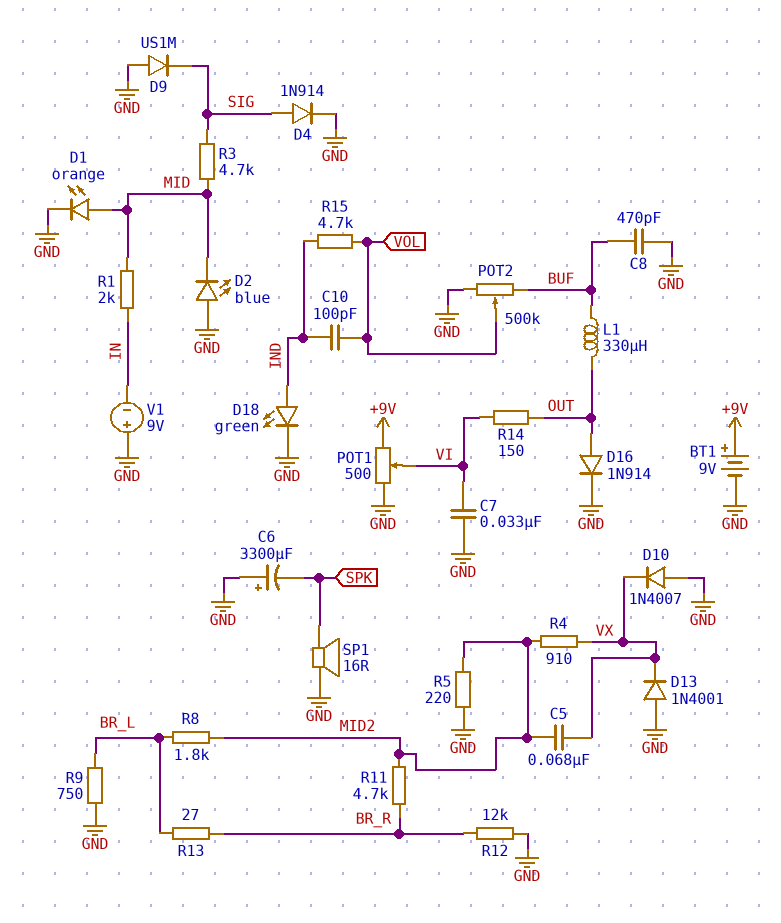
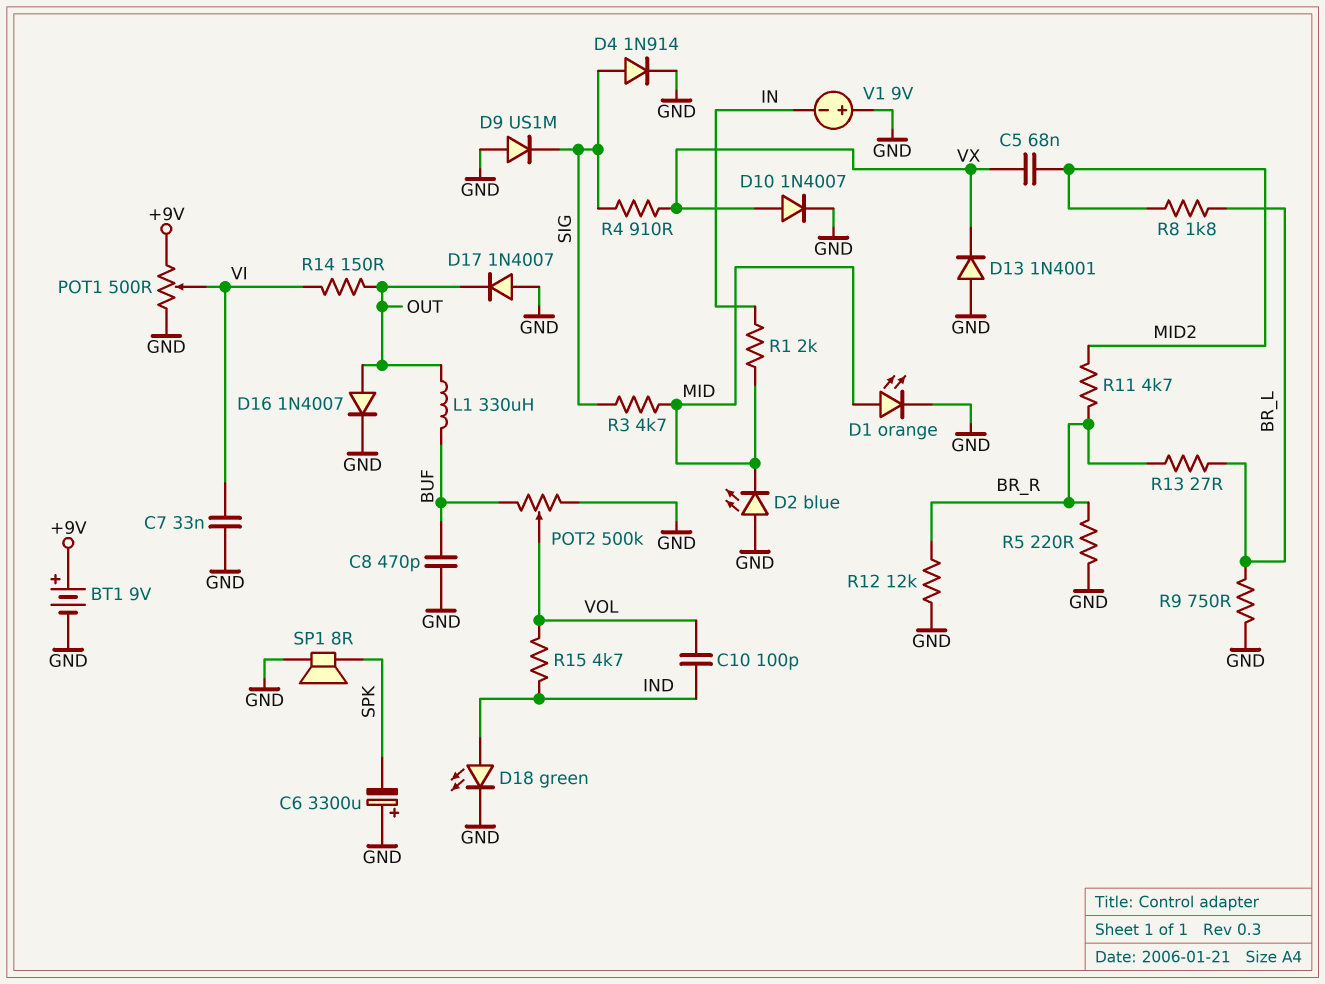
D10: diode 1N4007 (A GND, K VX) -> diode 1N4007 (A VX, K GND)
D16: diode 1N914 (A OUT, K GND) -> diode 1N4007 (A OUT, K GND)
D17: none -> diode 1N4007 (A GND, K OUT)
R4: 910 (MID2, VX) -> 910 (SIG, VX)
R5: 220 (GND, MID2) -> 220 (BR_R, GND)
SP1: speaker 16R (GND, SPK) -> speaker 8R (GND, SPK)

--*--

> _Assignment_:
Each record above is to be written out exactly; the pictures are not.

> _Reply_:
D10: diode 1N4007 (A GND, K VX) -> diode 1N4007 (A VX, K GND)
D16: diode 1N914 (A OUT, K GND) -> diode 1N4007 (A OUT, K GND)
D17: none -> diode 1N4007 (A GND, K OUT)
R4: 910 (MID2, VX) -> 910 (SIG, VX)
R5: 220 (GND, MID2) -> 220 (BR_R, GND)
SP1: speaker 16R (GND, SPK) -> speaker 8R (GND, SPK)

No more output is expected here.